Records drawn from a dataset
§ §

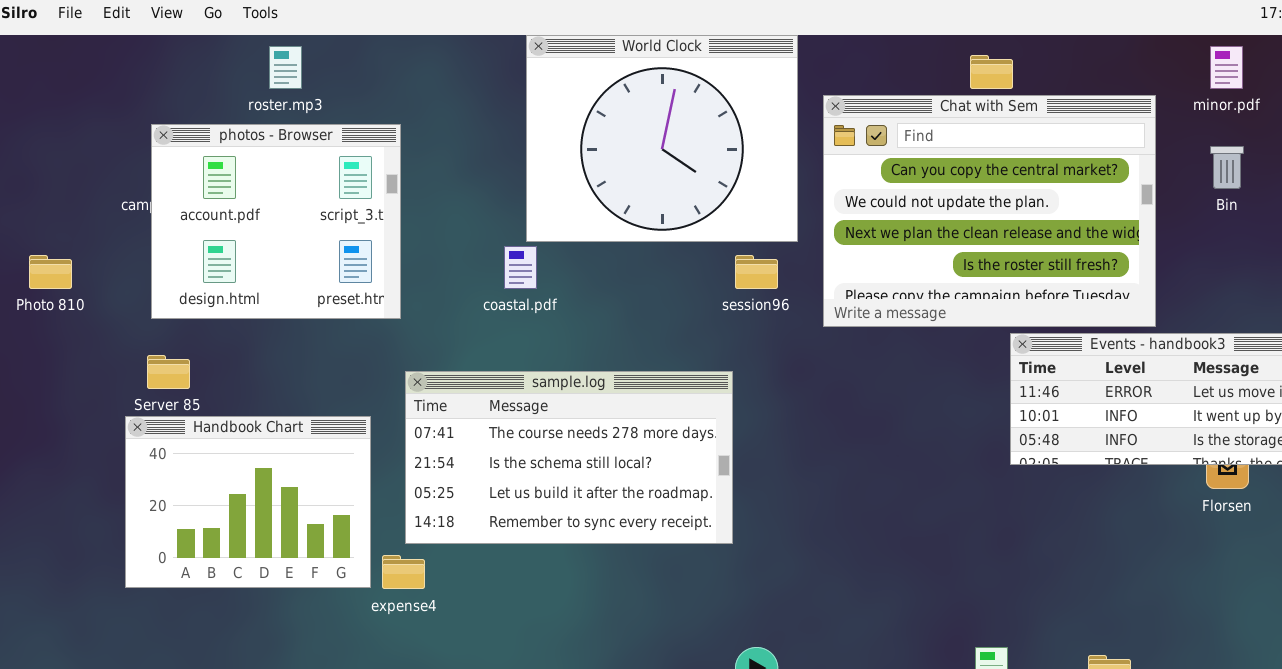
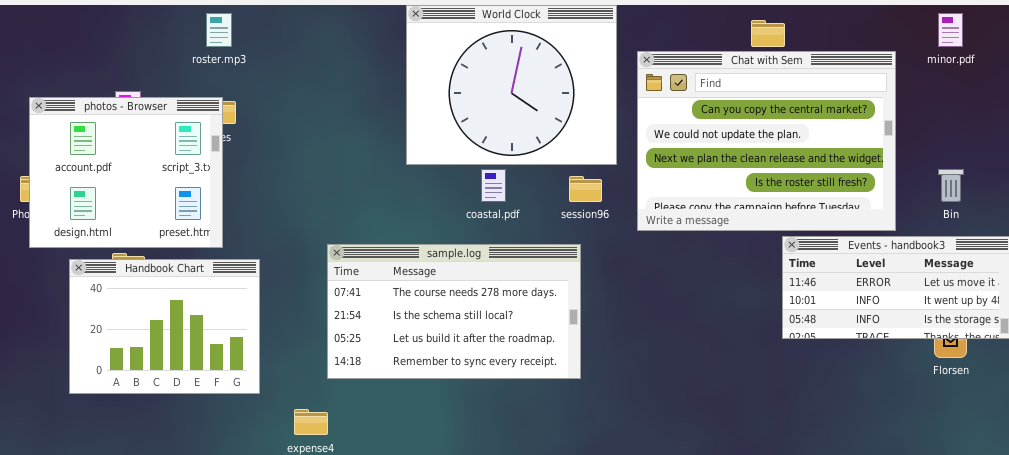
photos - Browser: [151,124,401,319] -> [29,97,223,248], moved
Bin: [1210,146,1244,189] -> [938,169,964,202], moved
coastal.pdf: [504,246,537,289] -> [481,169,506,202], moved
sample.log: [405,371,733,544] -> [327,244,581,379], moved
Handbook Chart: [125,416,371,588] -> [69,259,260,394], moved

§ §

Set every record down verbatim. No pictures belong in the copy.

photos - Browser: [151,124,401,319] -> [29,97,223,248], moved
Bin: [1210,146,1244,189] -> [938,169,964,202], moved
coastal.pdf: [504,246,537,289] -> [481,169,506,202], moved
sample.log: [405,371,733,544] -> [327,244,581,379], moved
Handbook Chart: [125,416,371,588] -> [69,259,260,394], moved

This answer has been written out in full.